== Raw data

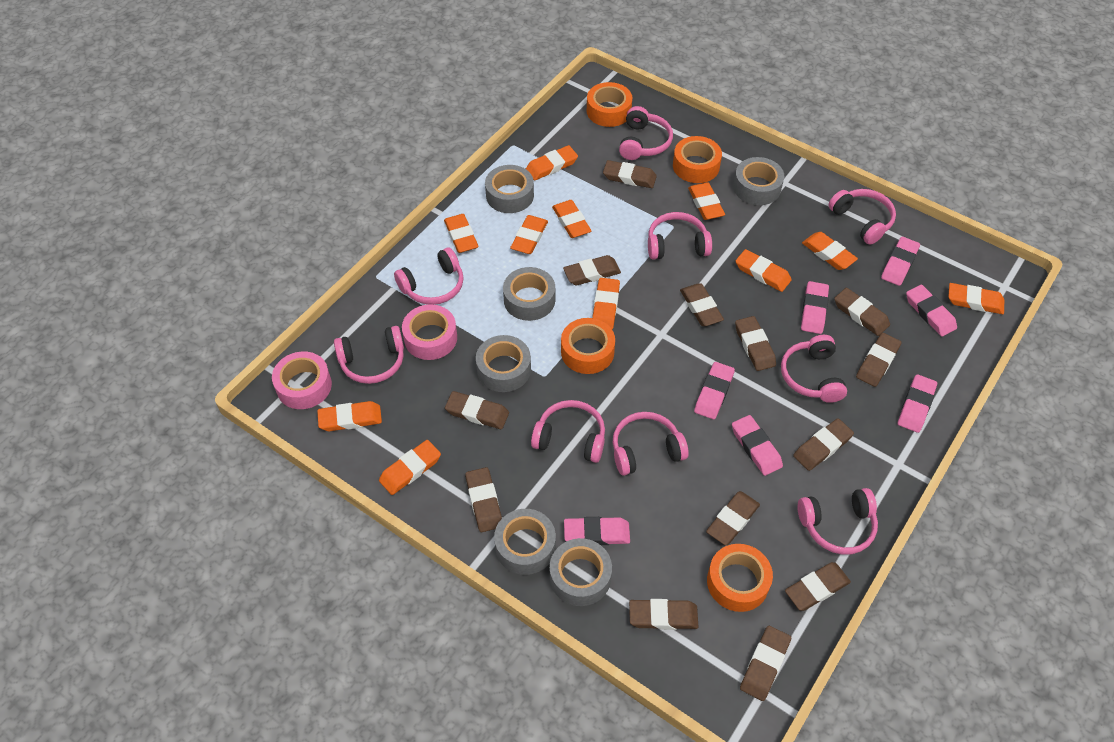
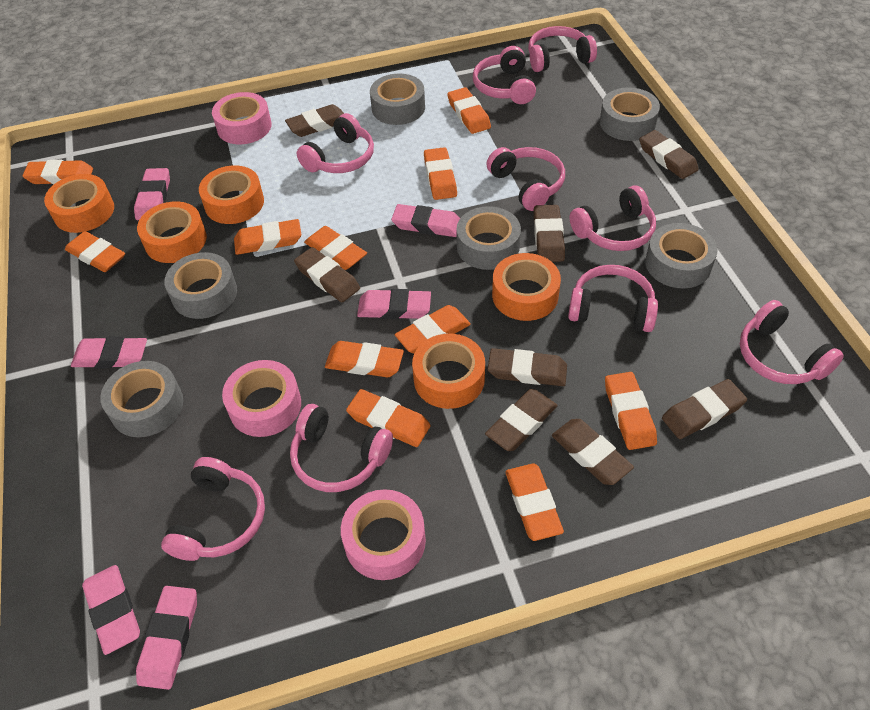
brown eraser: 13 -> 8
orange tape: 4 -> 5
pink eraser: 7 -> 6
pink tape: 2 -> 3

====

* Work instructions: What belongs in the answer is each line above, reproduced exactly, and no picture.

* Solution:
brown eraser: 13 -> 8
orange tape: 4 -> 5
pink eraser: 7 -> 6
pink tape: 2 -> 3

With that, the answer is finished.